_REQUIRED WORK:_
Given the material below, return only the lines starting at the line with "IR3 pin OUT: A7 -> C15" and ending at the line with "LED2 pin SIG: B4 -> A3", exactly as they appear.

_RECORD EXCERPTS:_
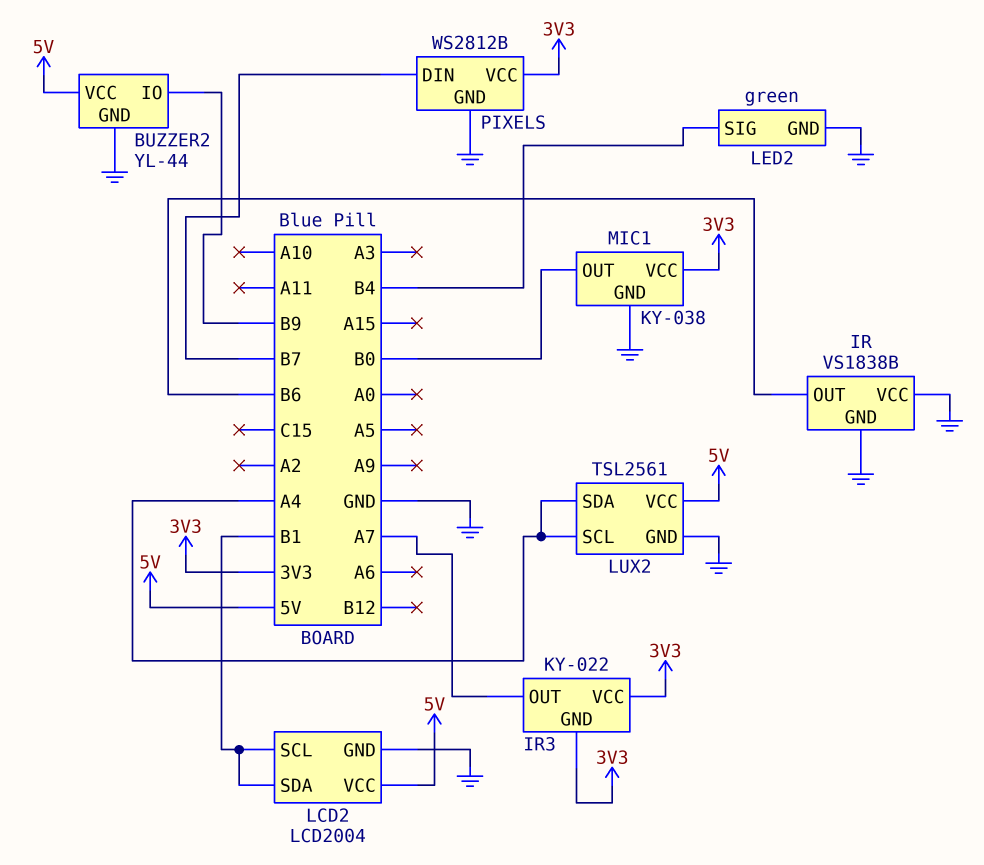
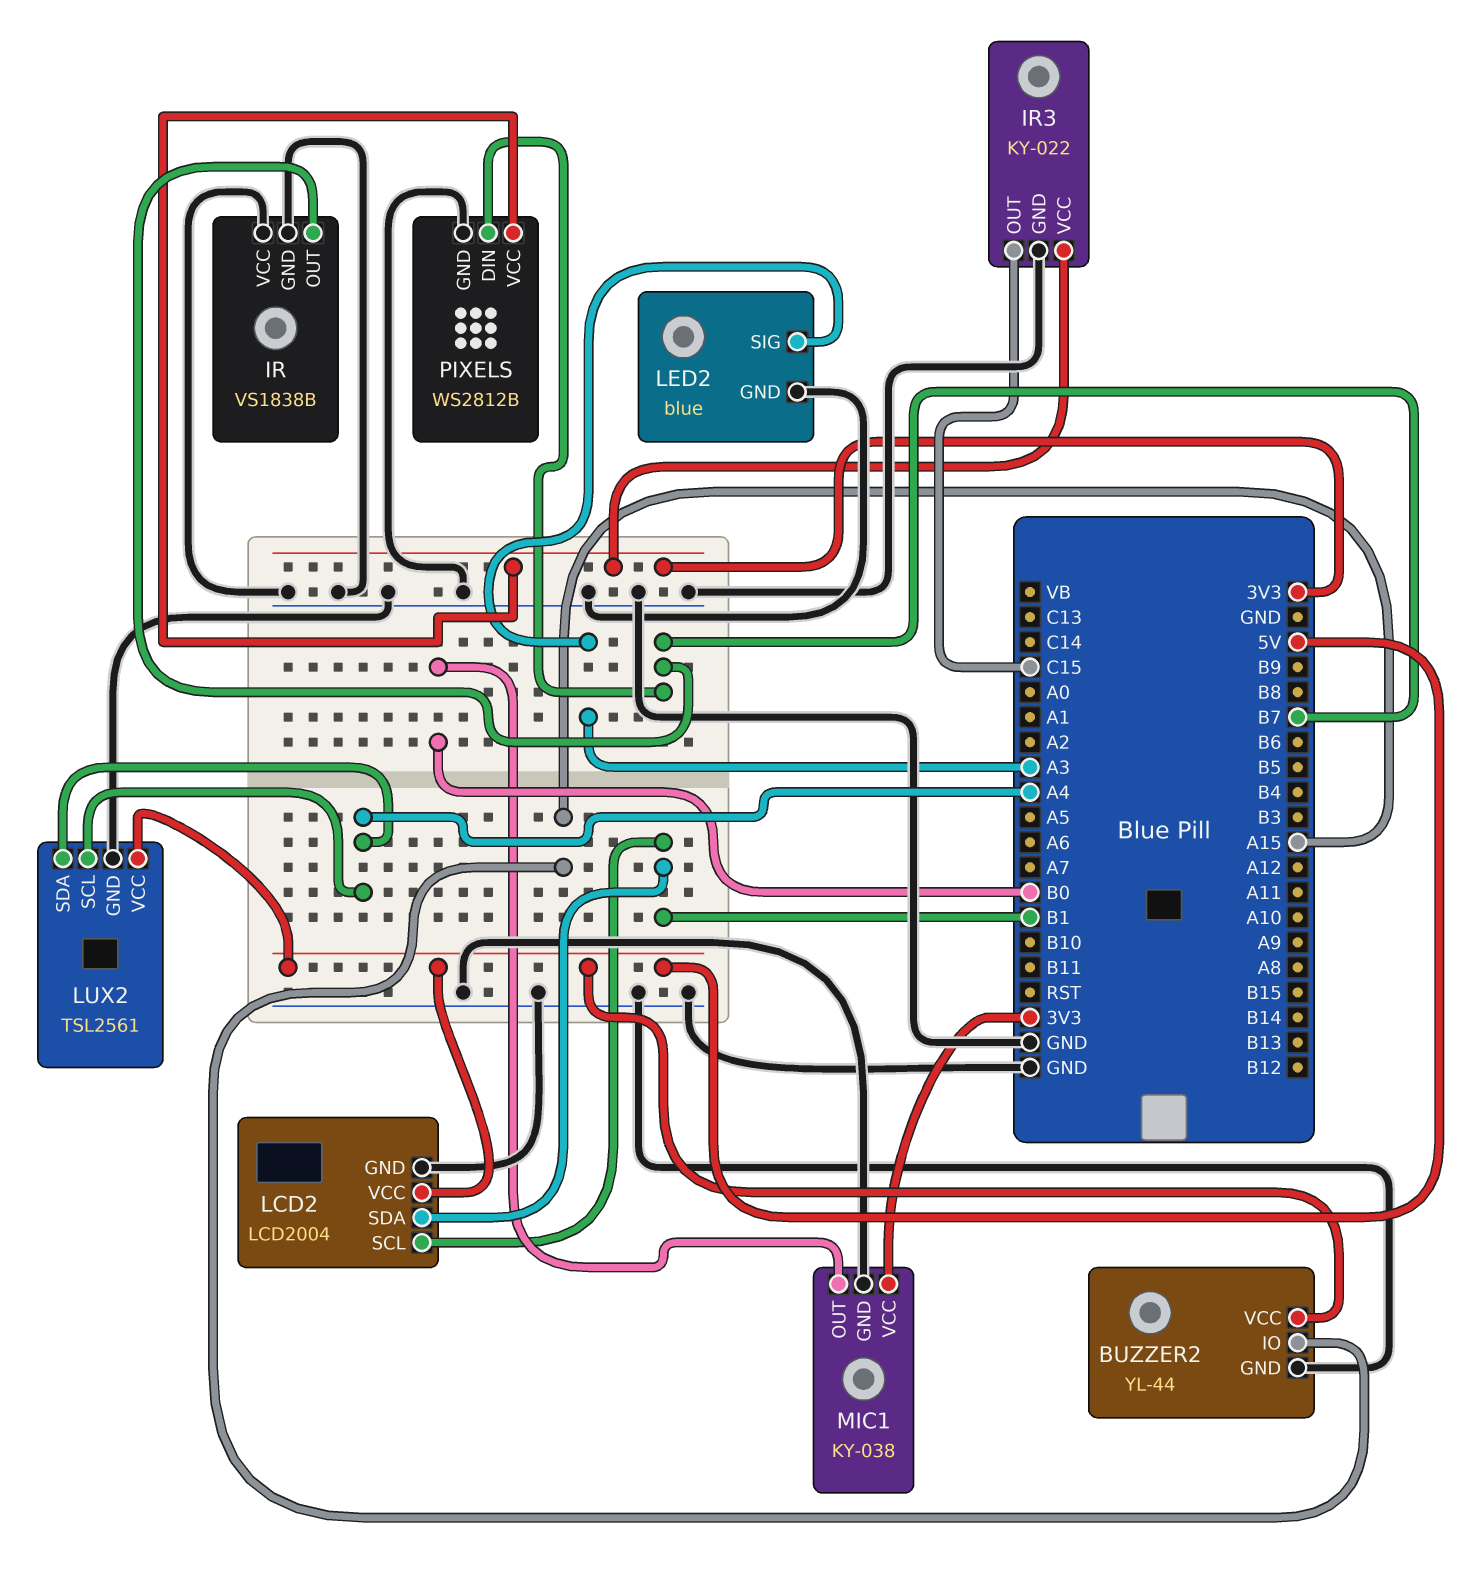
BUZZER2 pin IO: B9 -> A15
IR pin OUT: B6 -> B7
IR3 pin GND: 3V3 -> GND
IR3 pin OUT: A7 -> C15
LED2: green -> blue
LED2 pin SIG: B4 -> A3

==

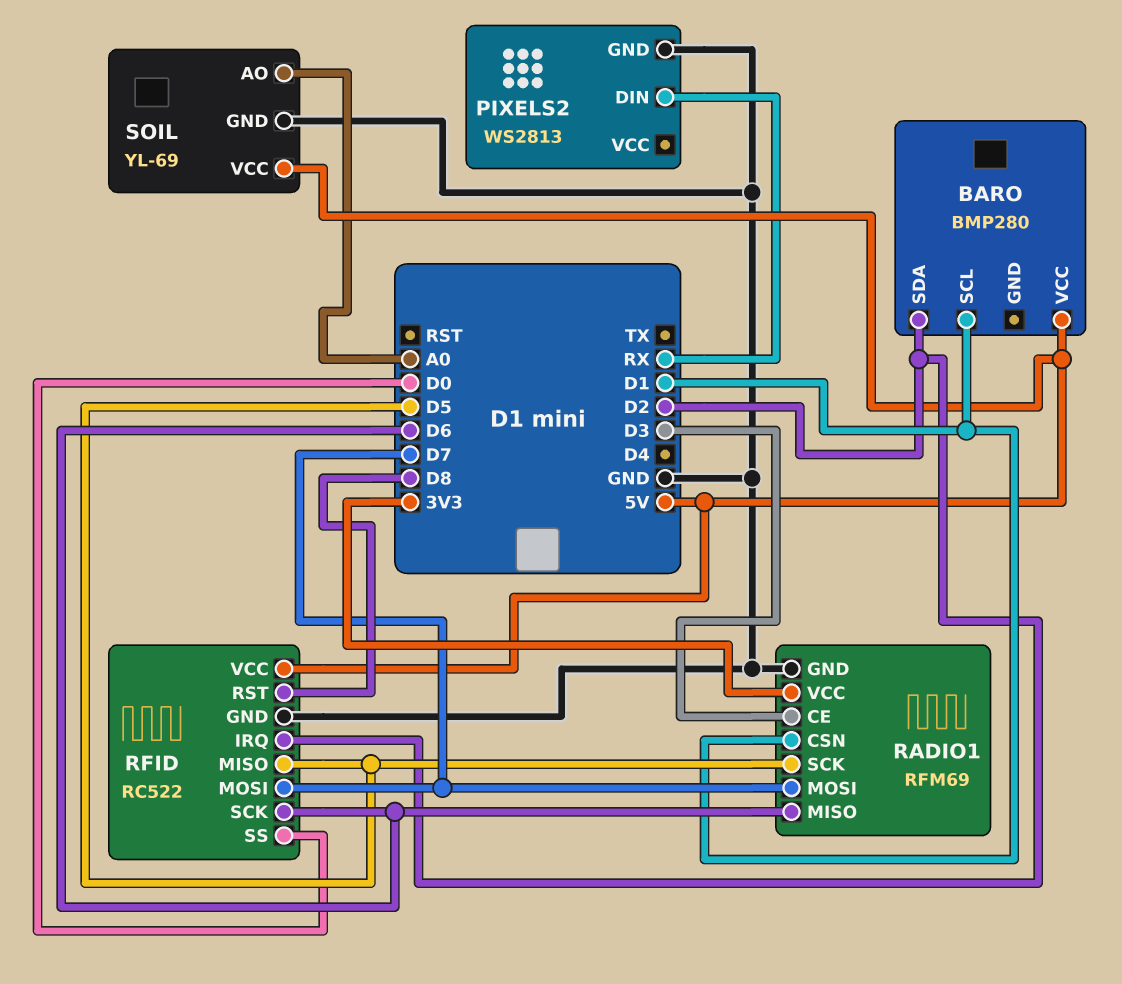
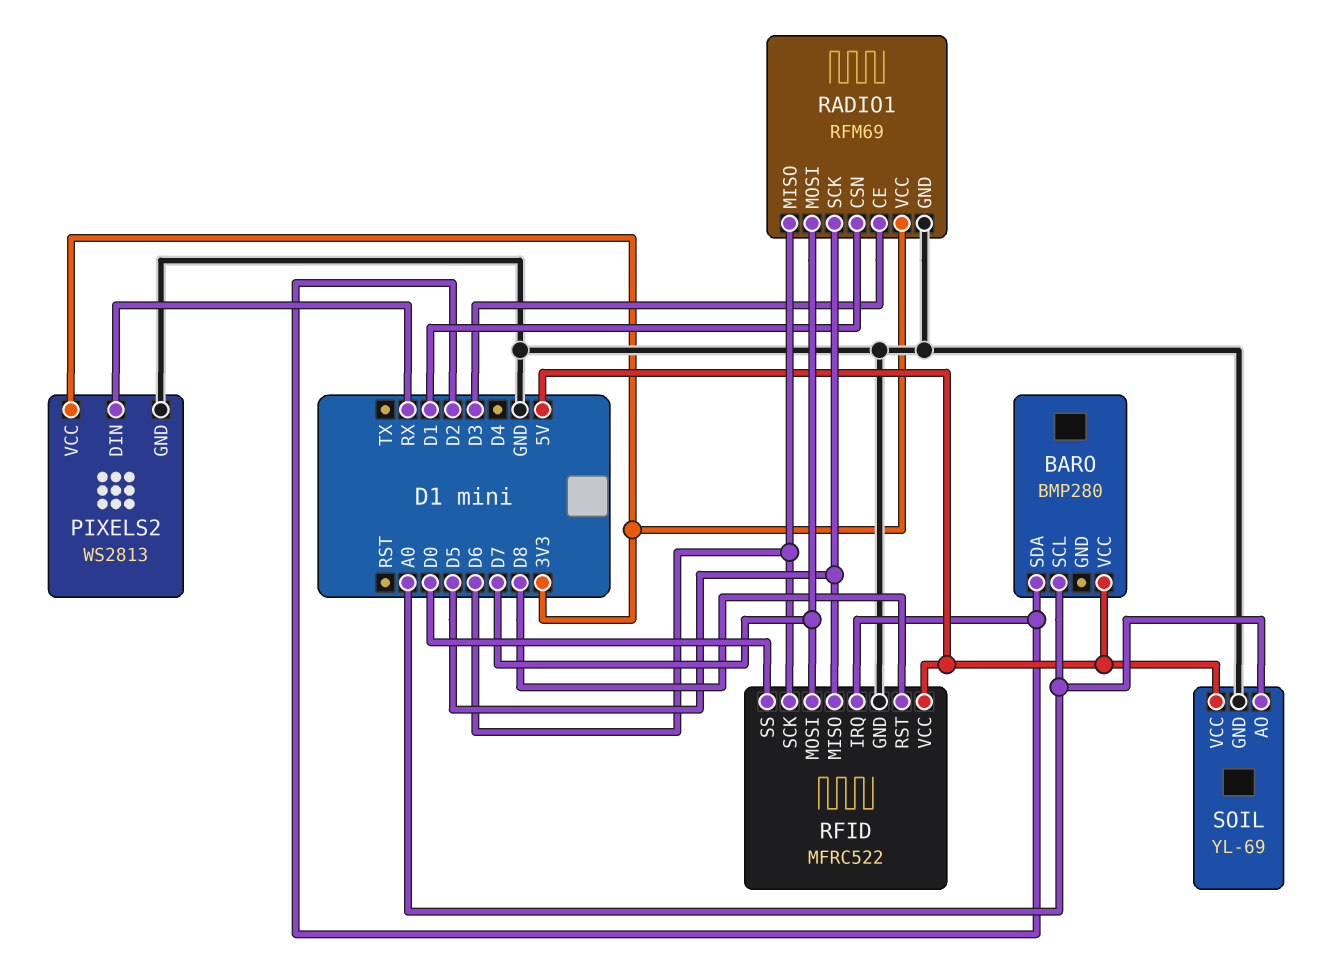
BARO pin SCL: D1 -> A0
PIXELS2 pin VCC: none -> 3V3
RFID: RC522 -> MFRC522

_RESPONSE TO THE TASK:_
IR3 pin OUT: A7 -> C15
LED2: green -> blue
LED2 pin SIG: B4 -> A3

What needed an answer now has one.